(Object displacement listings)
BEGIN

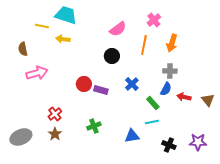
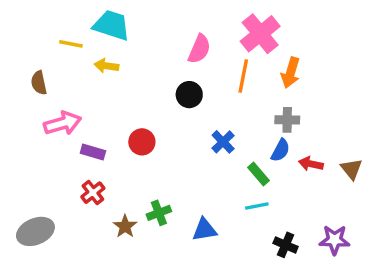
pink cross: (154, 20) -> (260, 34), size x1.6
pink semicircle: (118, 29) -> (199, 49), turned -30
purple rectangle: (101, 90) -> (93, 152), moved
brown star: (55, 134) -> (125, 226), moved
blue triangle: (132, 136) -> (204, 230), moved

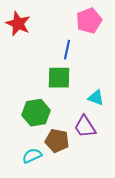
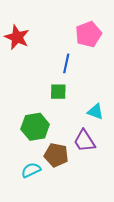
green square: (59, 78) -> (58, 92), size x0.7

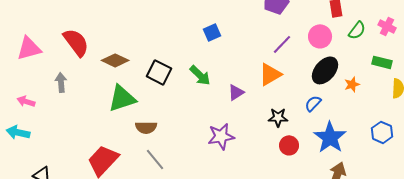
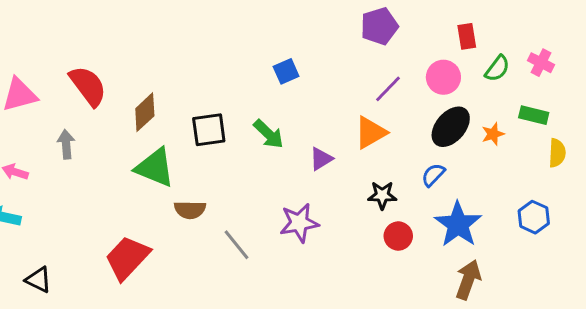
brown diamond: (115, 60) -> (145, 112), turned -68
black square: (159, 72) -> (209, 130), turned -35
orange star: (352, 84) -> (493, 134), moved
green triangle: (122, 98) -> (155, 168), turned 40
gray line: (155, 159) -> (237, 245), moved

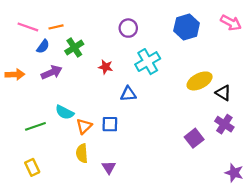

END
BEGIN

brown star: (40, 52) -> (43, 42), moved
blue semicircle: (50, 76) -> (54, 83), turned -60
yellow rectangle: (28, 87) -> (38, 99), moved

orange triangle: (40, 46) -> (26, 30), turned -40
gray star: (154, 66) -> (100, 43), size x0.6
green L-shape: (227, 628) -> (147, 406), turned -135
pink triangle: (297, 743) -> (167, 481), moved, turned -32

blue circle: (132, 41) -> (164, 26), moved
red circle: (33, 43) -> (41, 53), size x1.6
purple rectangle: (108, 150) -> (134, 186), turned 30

END

- **Instructions to follow**
Above are records; write out the lines from the one with "pink cross: (154, 20) -> (260, 34), size x1.6" down to the one with "green square: (59, 78) -> (58, 92), size x0.7", exactly, leaving the pictures out.

- **Expected output**
pink cross: (154, 20) -> (260, 34), size x1.6
pink semicircle: (118, 29) -> (199, 49), turned -30
purple rectangle: (101, 90) -> (93, 152), moved
brown star: (55, 134) -> (125, 226), moved
blue triangle: (132, 136) -> (204, 230), moved

green square: (59, 78) -> (58, 92), size x0.7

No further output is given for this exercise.